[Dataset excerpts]
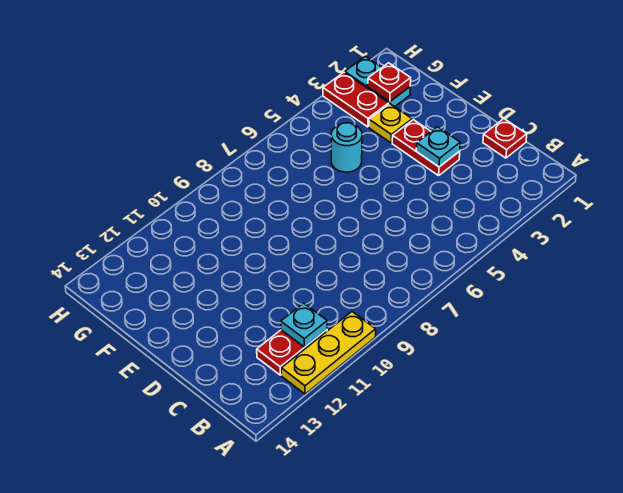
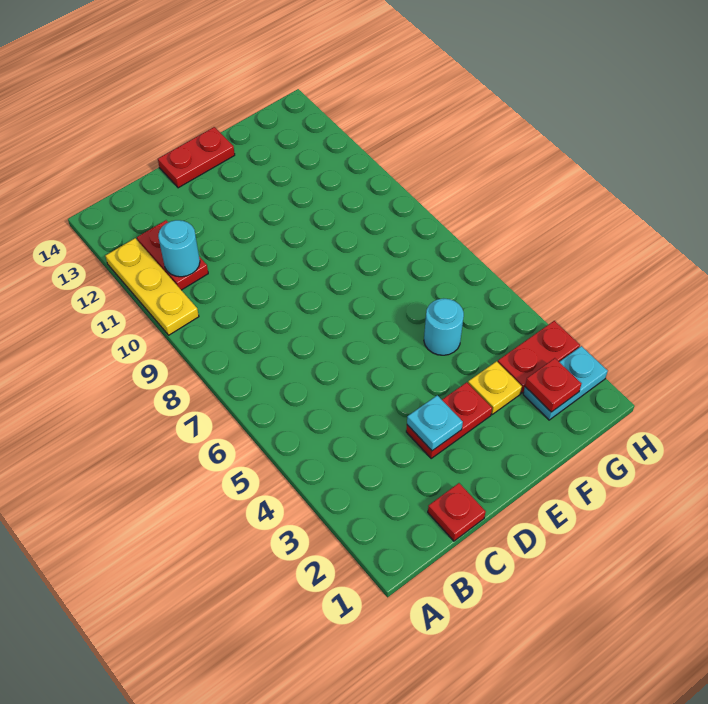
cyan plate B11 level 2 -> cyan round brick B11 level 2
none -> red plate D14:E14 level 1

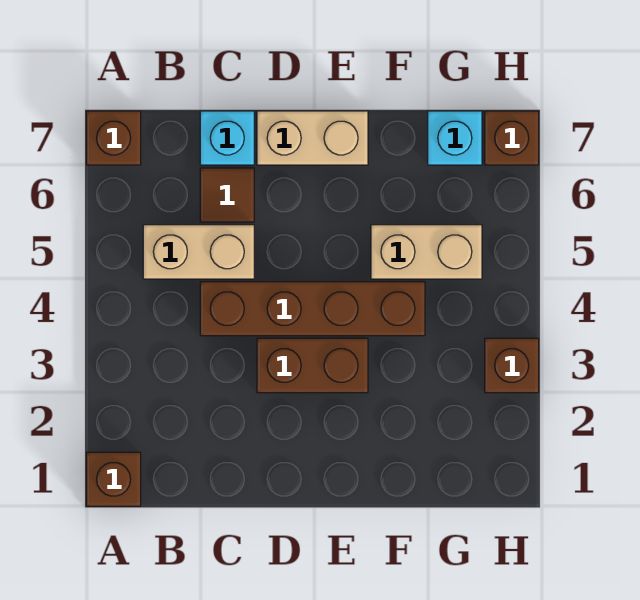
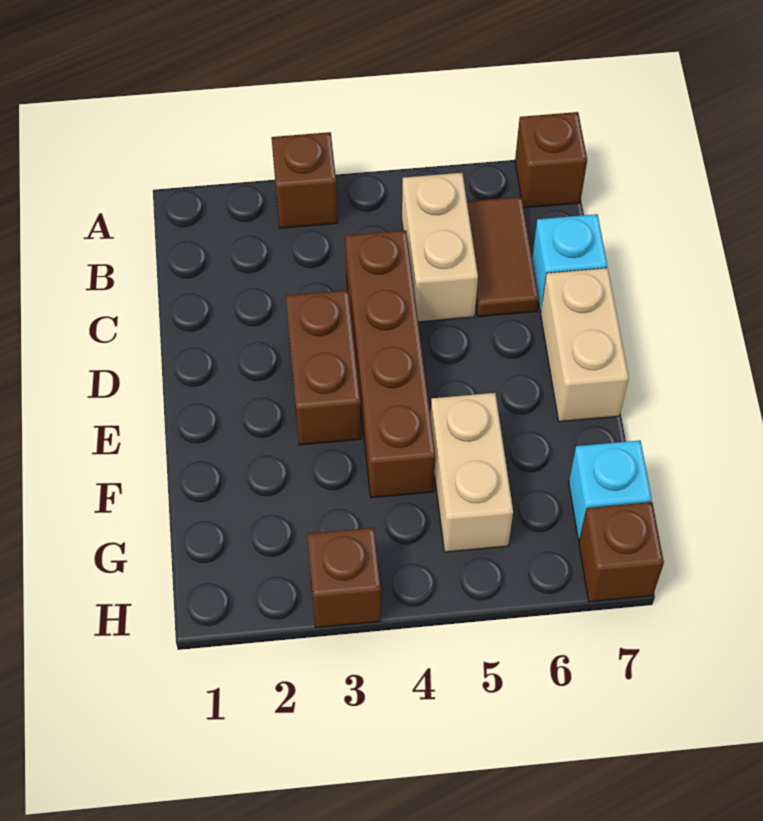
brown brick A1 level 1 -> brown brick A3 level 1
brown tile C6 level 1 -> brown tile B6:C6 level 1

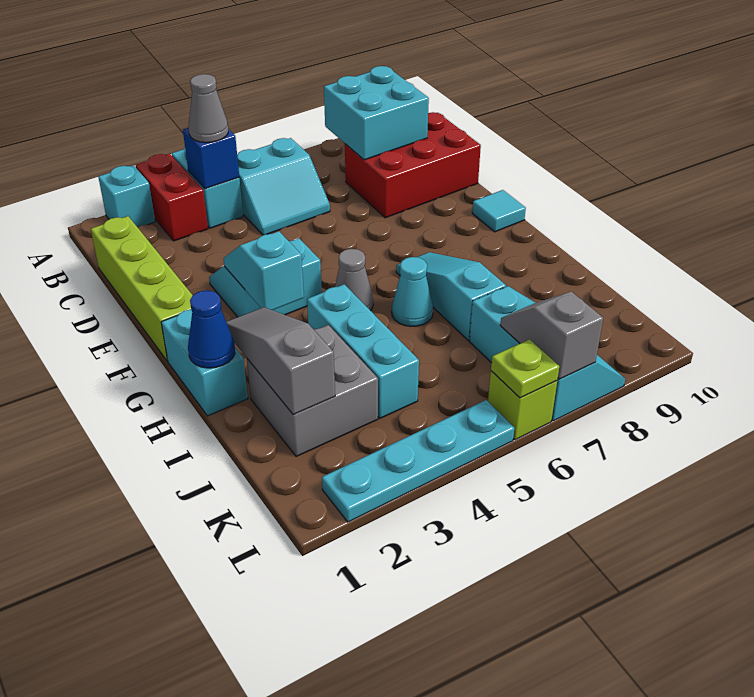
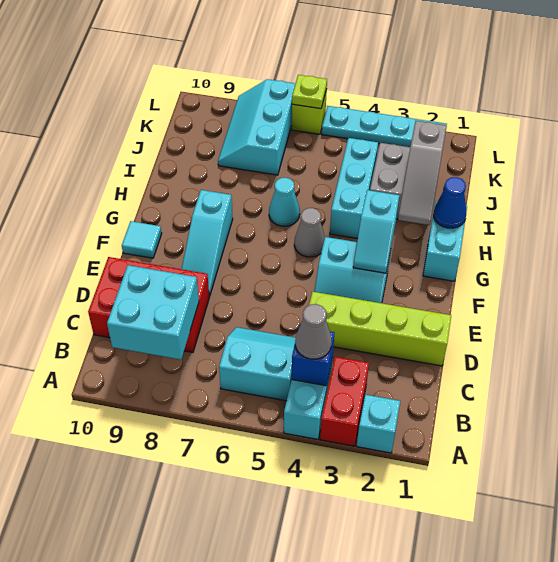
lime brick C1:F1 level 1 -> lime brick D1:D4 level 1
cyan slope G7:I7 level 1 top I -> cyan slope E8:G8 level 1 top G
grey slope K7:L7 level 2 top L -> none

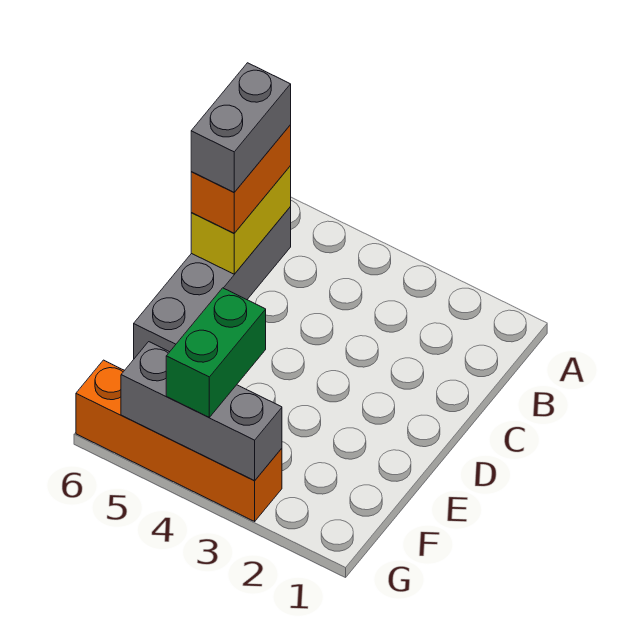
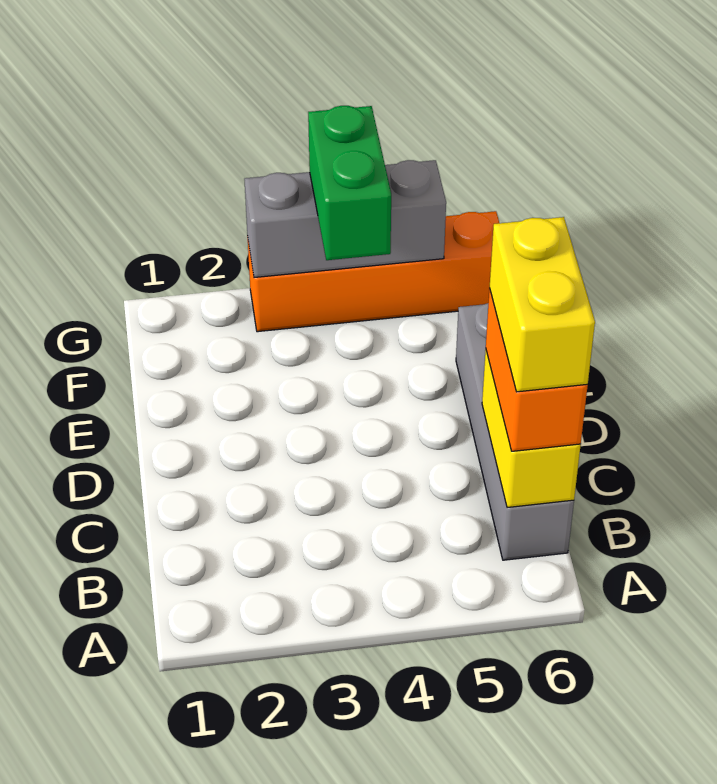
grey brick B6:C6 level 4 -> yellow brick B6:C6 level 4

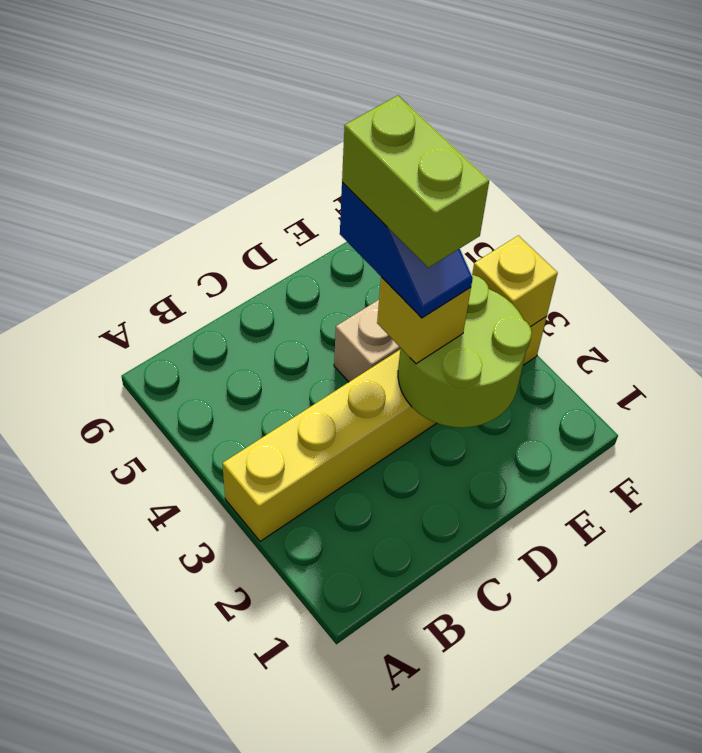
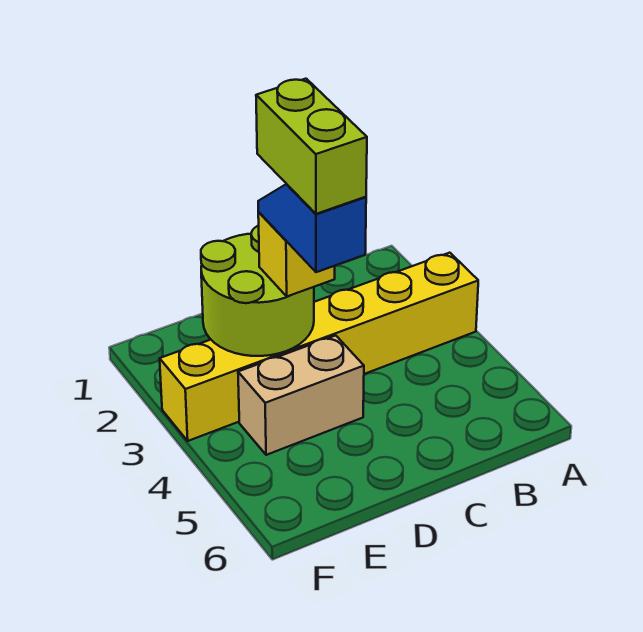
yellow brick F3 level 2 -> none

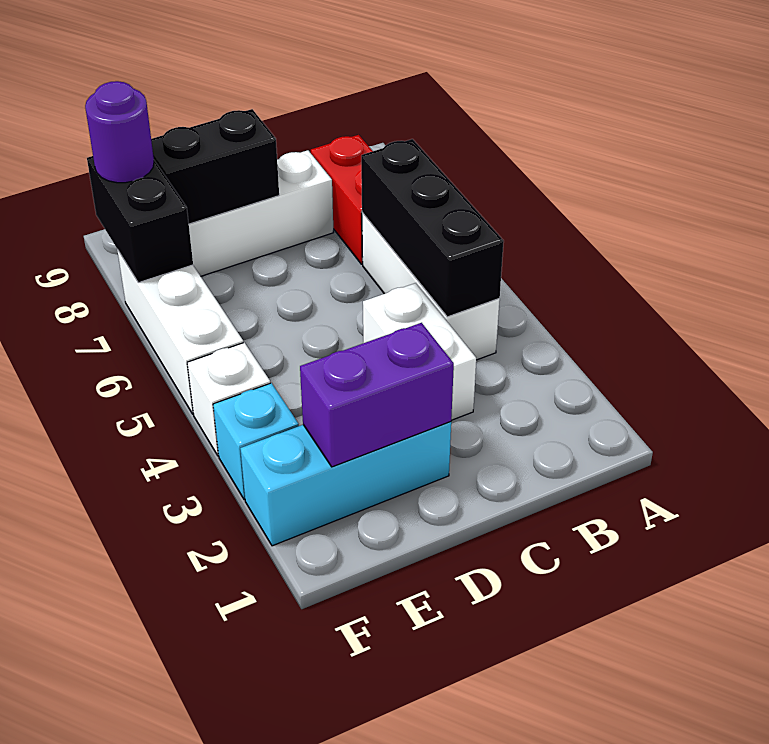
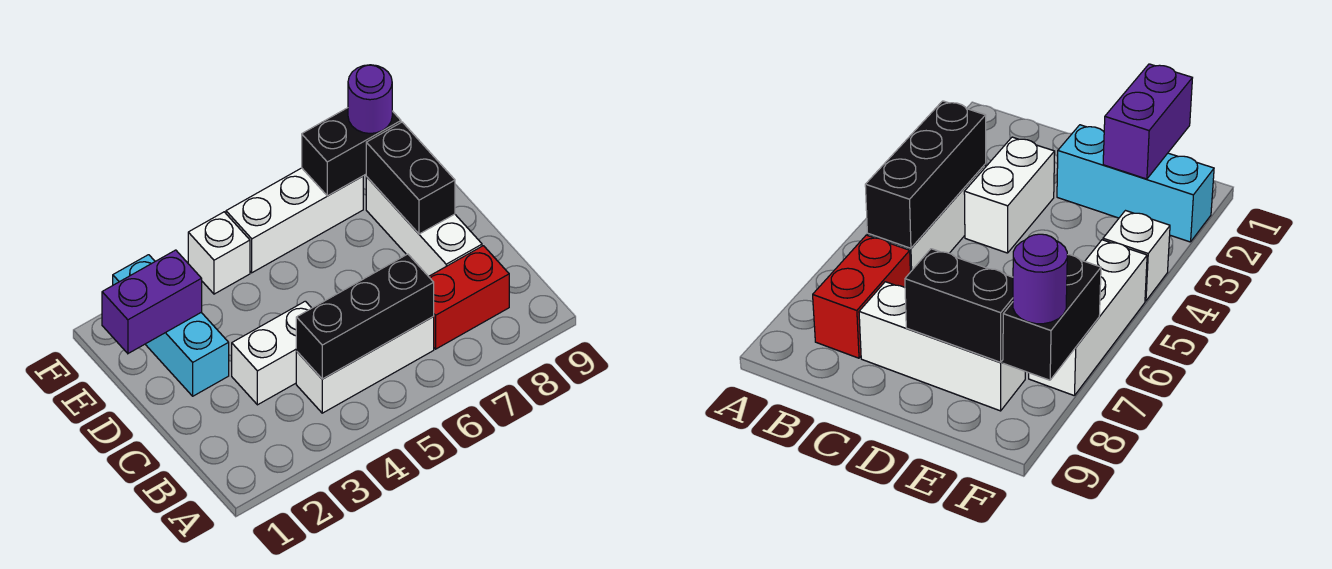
purple brick D2:E2 level 2 -> purple brick E1:E2 level 2
cyan brick F3 level 1 -> none

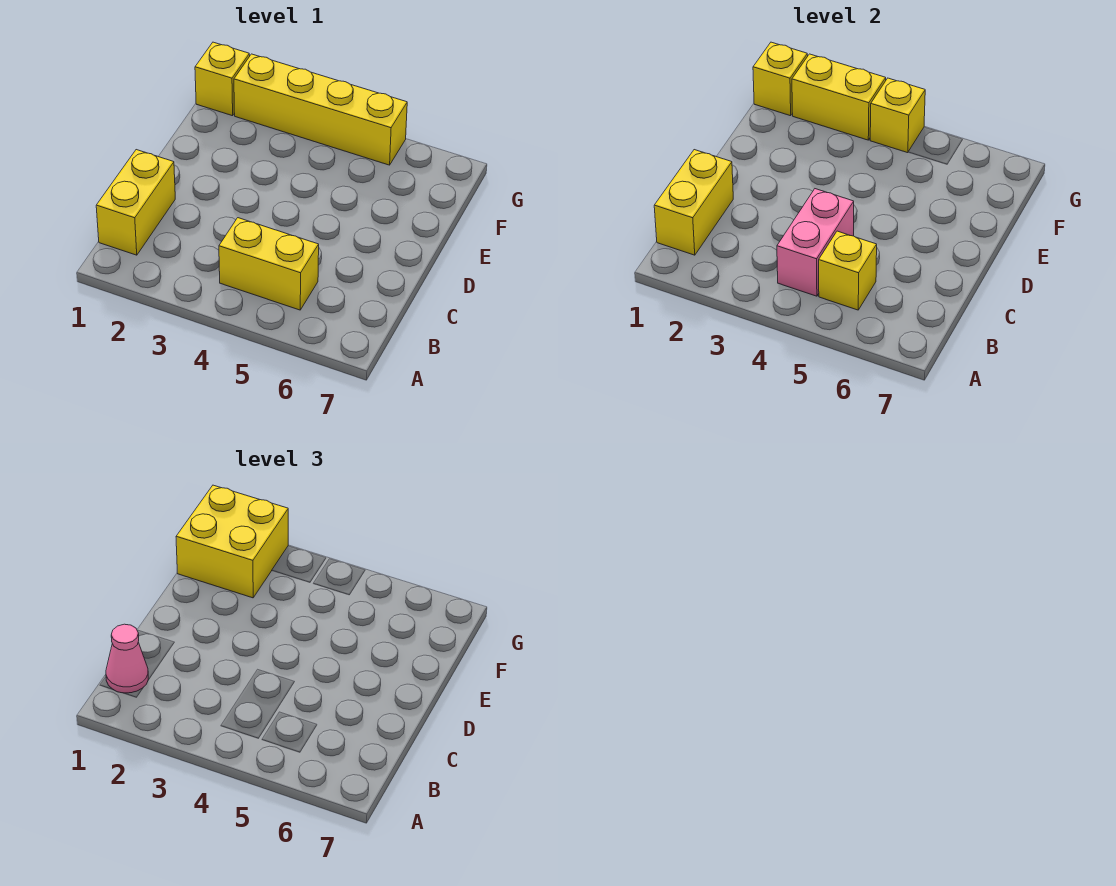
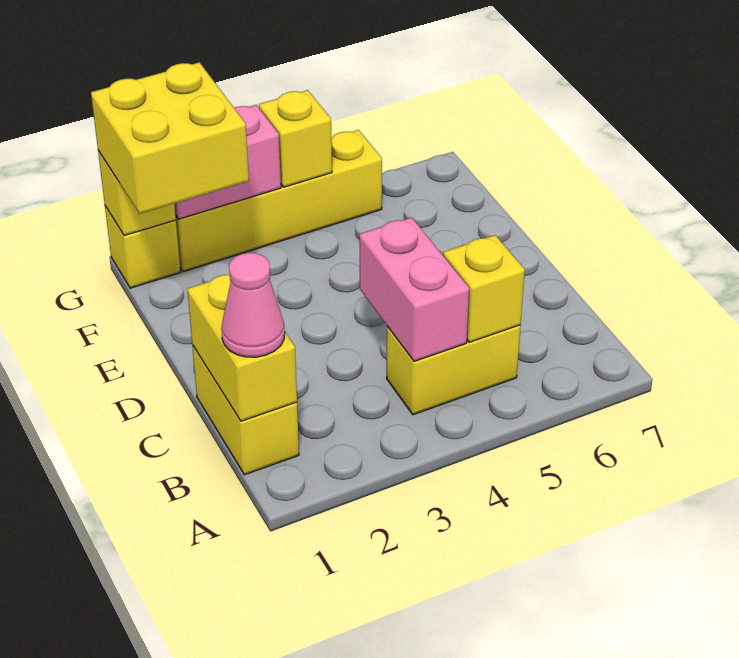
yellow brick G2:G3 level 2 -> pink brick G2:G3 level 2

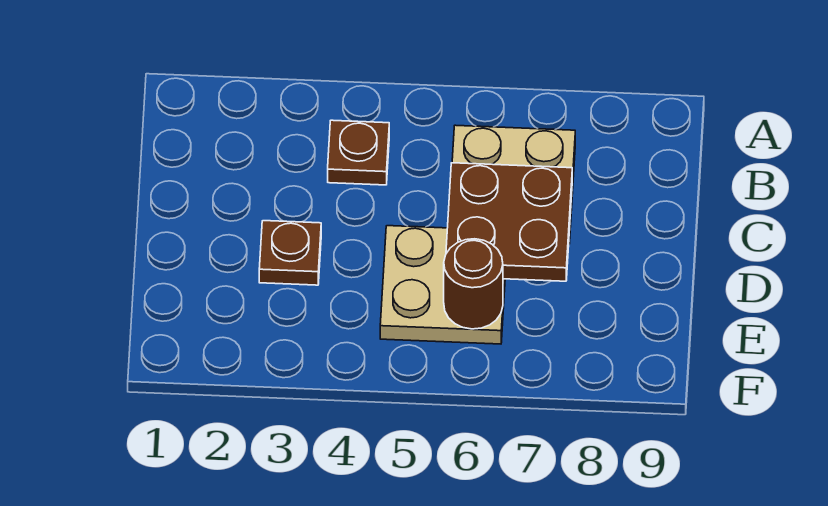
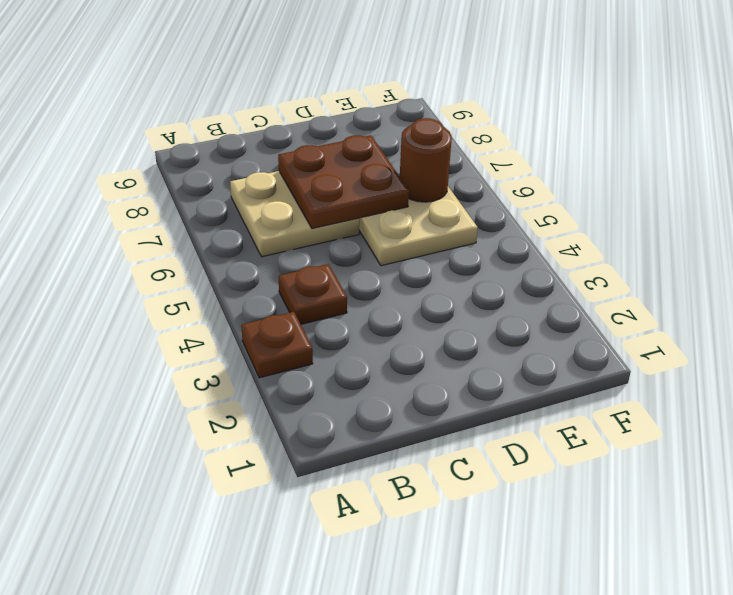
brown plate D3 level 1 -> brown plate A3 level 1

• Task objective
Your response should be each line that includes the word "brown", copied from the records.

• Worked solution
brown brick A1 level 1 -> brown brick A3 level 1
brown tile C6 level 1 -> brown tile B6:C6 level 1
brown plate D3 level 1 -> brown plate A3 level 1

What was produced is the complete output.